Aim of the task
Please give the number of lines in the material below that contain "none", and provide nothing besides that number.

----------

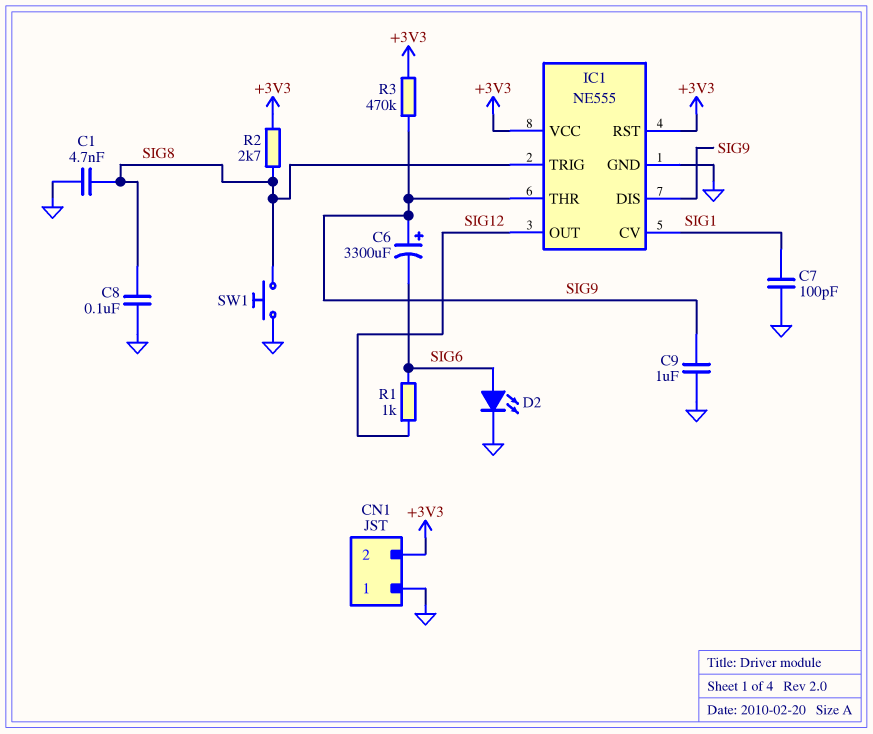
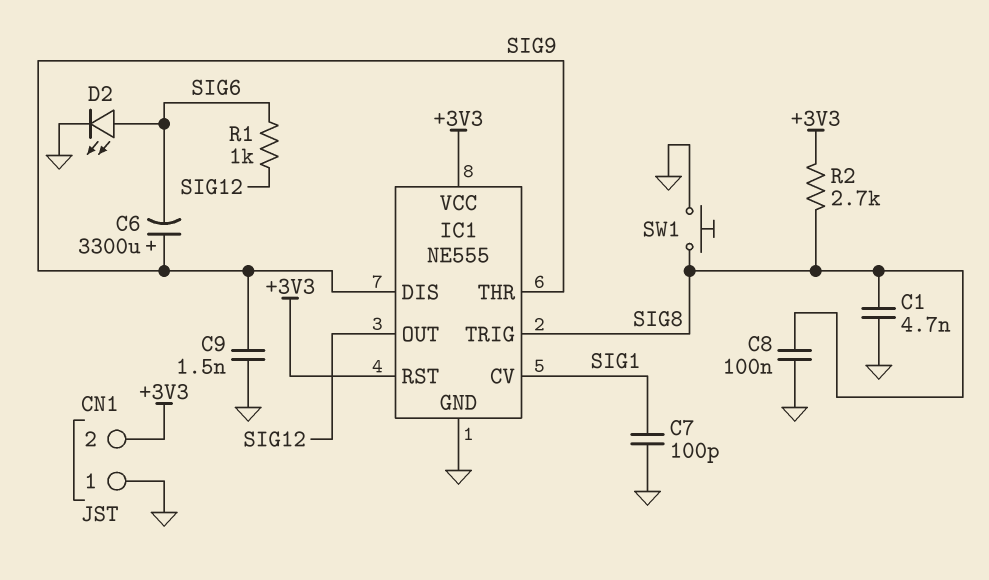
C9: 1uF (GND, SIG9) -> 1.5nF (GND, SIG9)
R3: 470k (+3V3, SIG9) -> none

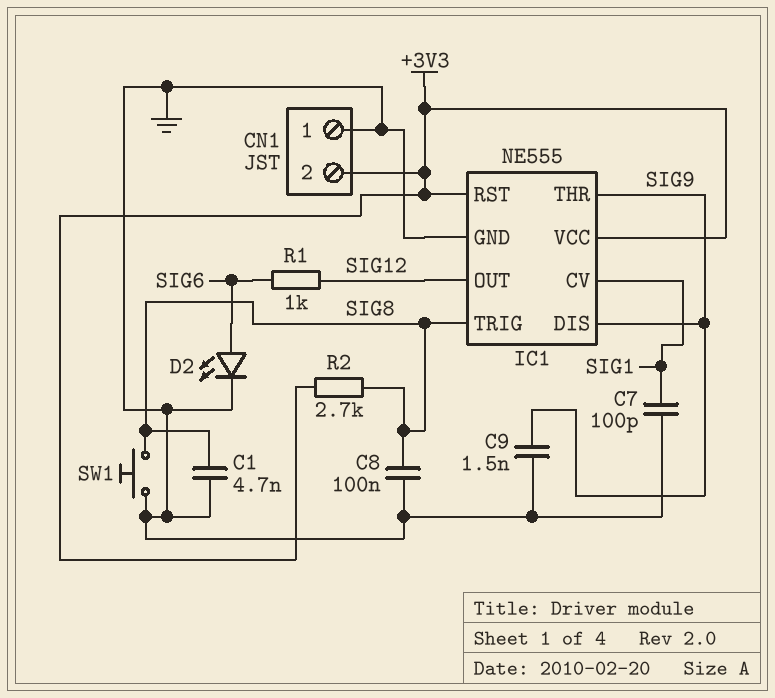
C6: 3300uF (plus SIG9, minus SIG6) -> none

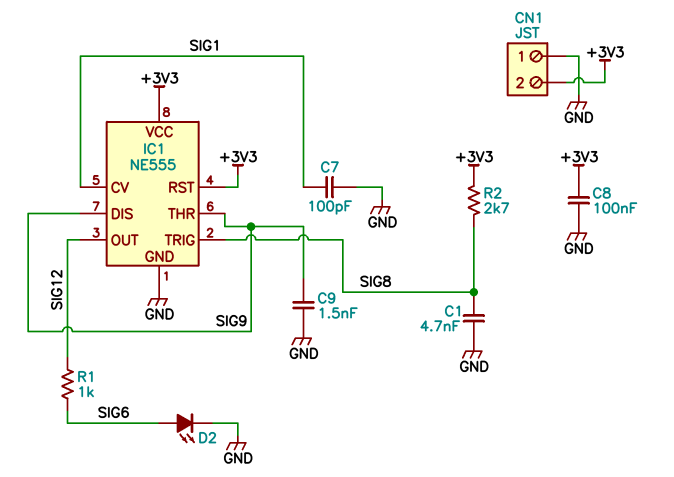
C8: 100nF (GND, SIG8) -> 100nF (+3V3, GND)
SW1: button (GND, SIG8) -> none

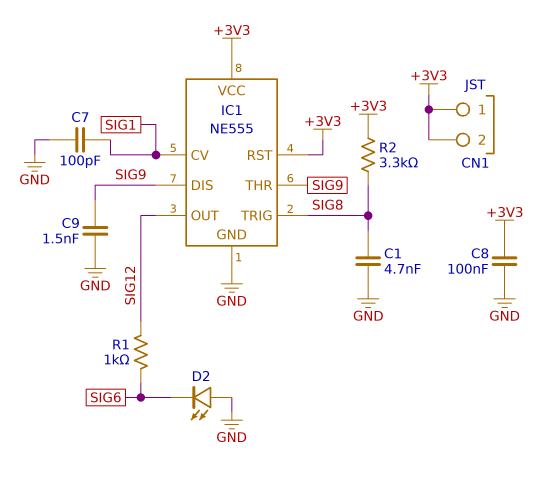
CN1 pin 1: GND -> +3V3
D2: LED (A SIG6, K GND) -> LED (A GND, K SIG6)
R2: 2.7k (+3V3, SIG8) -> 3.3k (+3V3, SIG8)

----------

Solution
3